** Provided records **
[Start of Attachment]

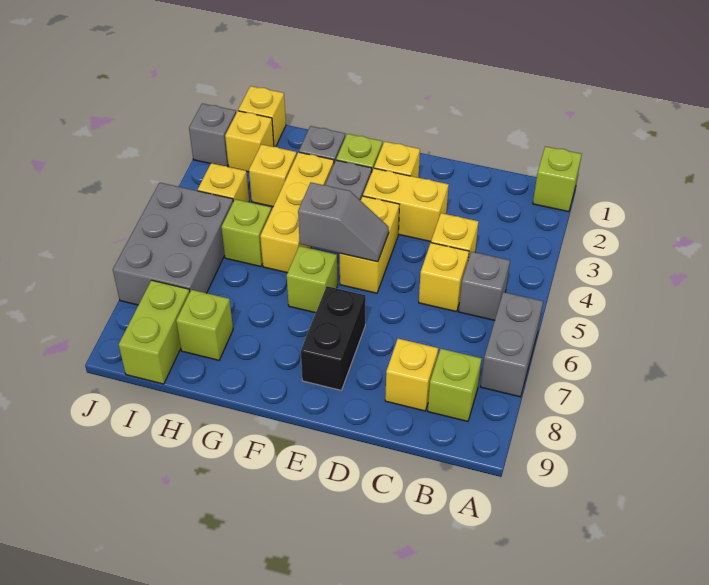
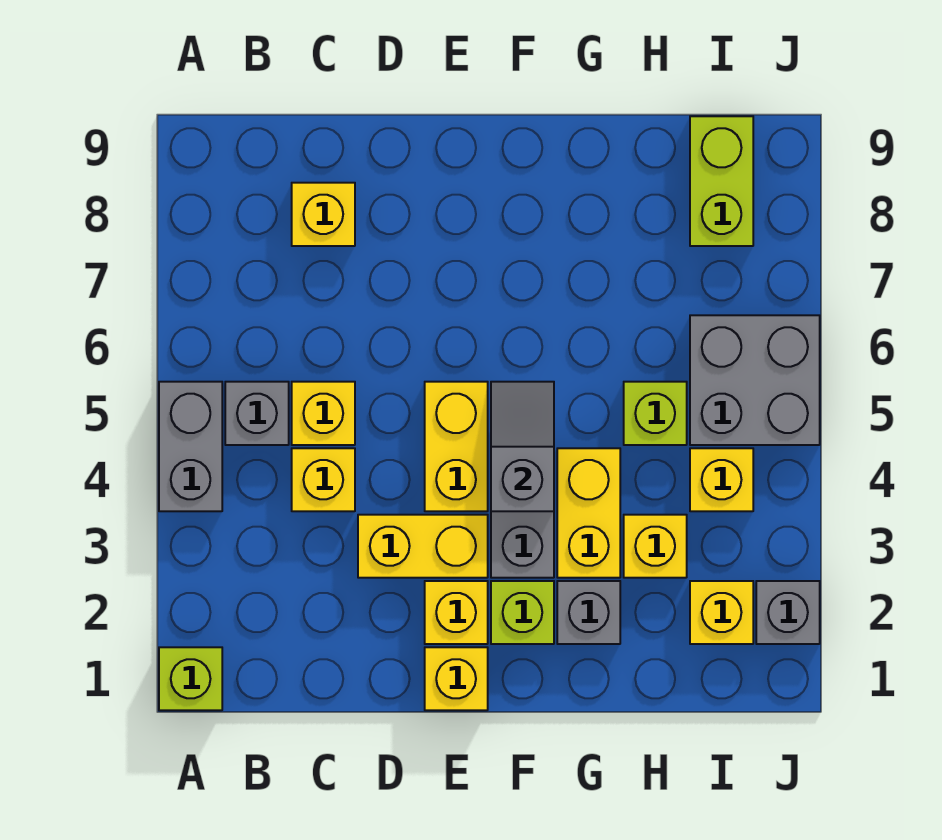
grey brick A6:A7 level 1 -> grey brick A4:A5 level 1
lime brick B8 level 1 -> none
grey slope E5:F5 level 2 top F -> grey slope F4:F5 level 2 top 4
black brick E7:E8 level 1 -> none
lime brick F6 level 1 -> none
yellow brick G3:G5 level 1 -> yellow brick G3:G4 level 1
lime brick H8 level 1 -> none
yellow brick I1 level 1 -> yellow brick E1 level 1
grey brick I5:J7 level 1 -> grey brick I5:J6 level 1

[End of Attachment]

** Description of the task **
Produce the lines from the first line of the entries through the line that contains "lime brick H8 level 1 -> none", exactly, leaving the pictures behind.

** Response area **
grey brick A6:A7 level 1 -> grey brick A4:A5 level 1
lime brick B8 level 1 -> none
grey slope E5:F5 level 2 top F -> grey slope F4:F5 level 2 top 4
black brick E7:E8 level 1 -> none
lime brick F6 level 1 -> none
yellow brick G3:G5 level 1 -> yellow brick G3:G4 level 1
lime brick H8 level 1 -> none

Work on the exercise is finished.